====== Supplied entries
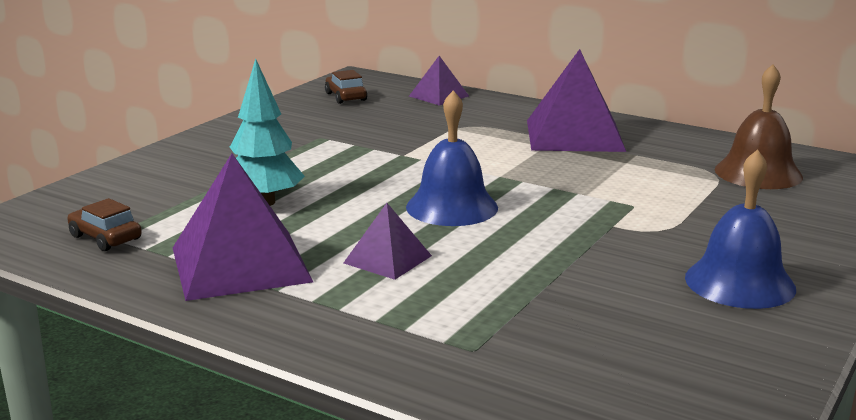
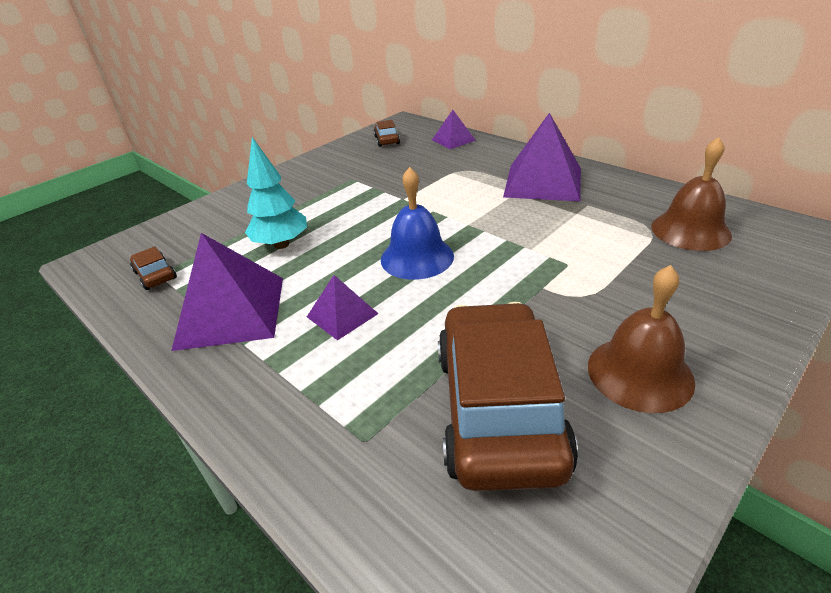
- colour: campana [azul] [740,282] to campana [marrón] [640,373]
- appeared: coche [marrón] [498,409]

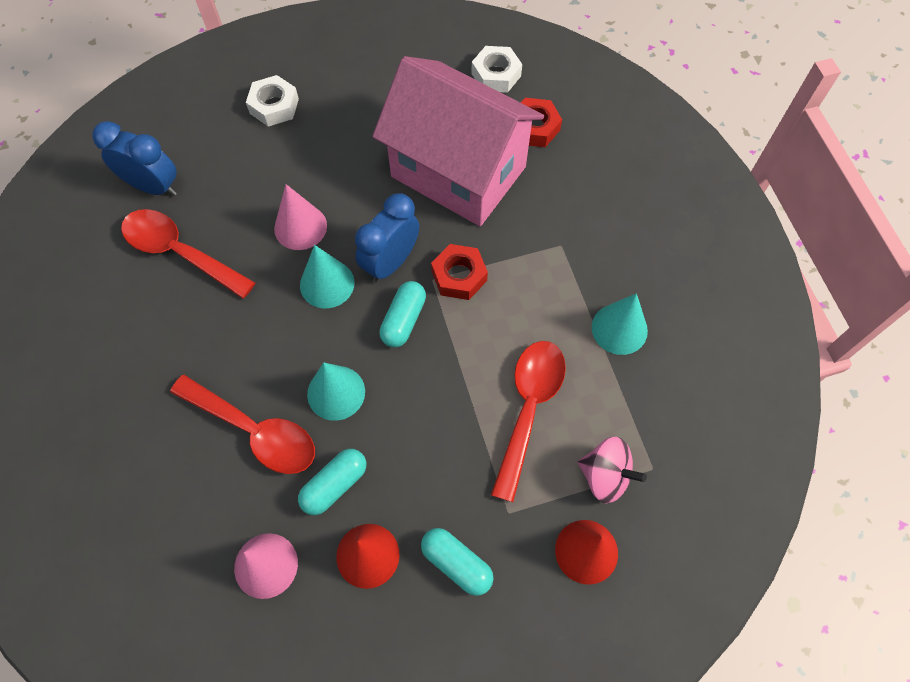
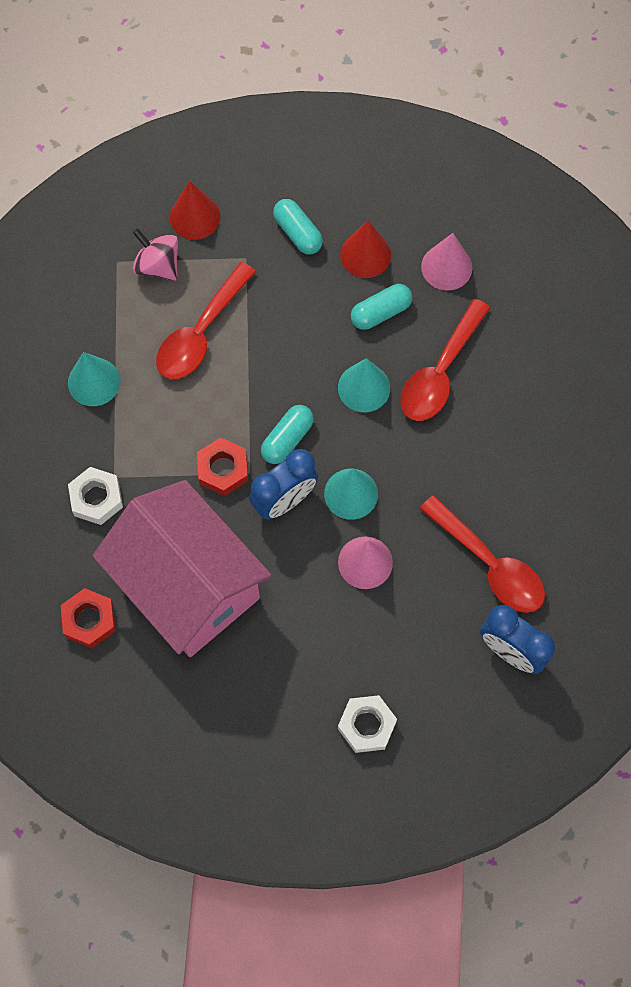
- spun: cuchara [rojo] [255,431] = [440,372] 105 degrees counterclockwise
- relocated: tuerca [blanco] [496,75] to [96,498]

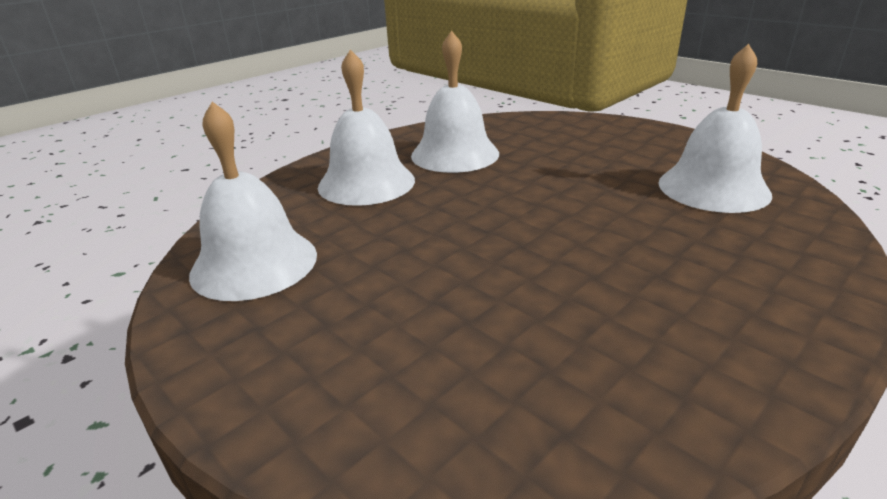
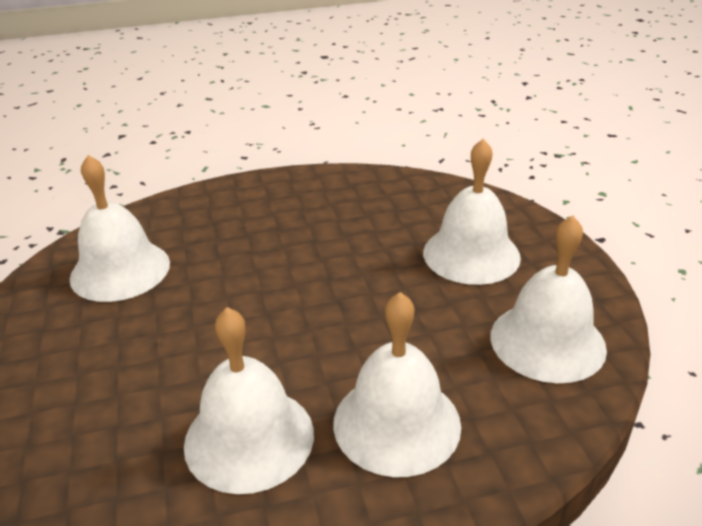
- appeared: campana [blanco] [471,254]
============
▶ **What the exercise asks**: Copy every line of the records exactly as it is written, but not the pictures.

▶ **Exercise answer**:
- colour: campana [azul] [740,282] to campana [marrón] [640,373]
- appeared: coche [marrón] [498,409]

- spun: cuchara [rojo] [255,431] = [440,372] 105 degrees counterclockwise
- relocated: tuerca [blanco] [496,75] to [96,498]

- appeared: campana [blanco] [471,254]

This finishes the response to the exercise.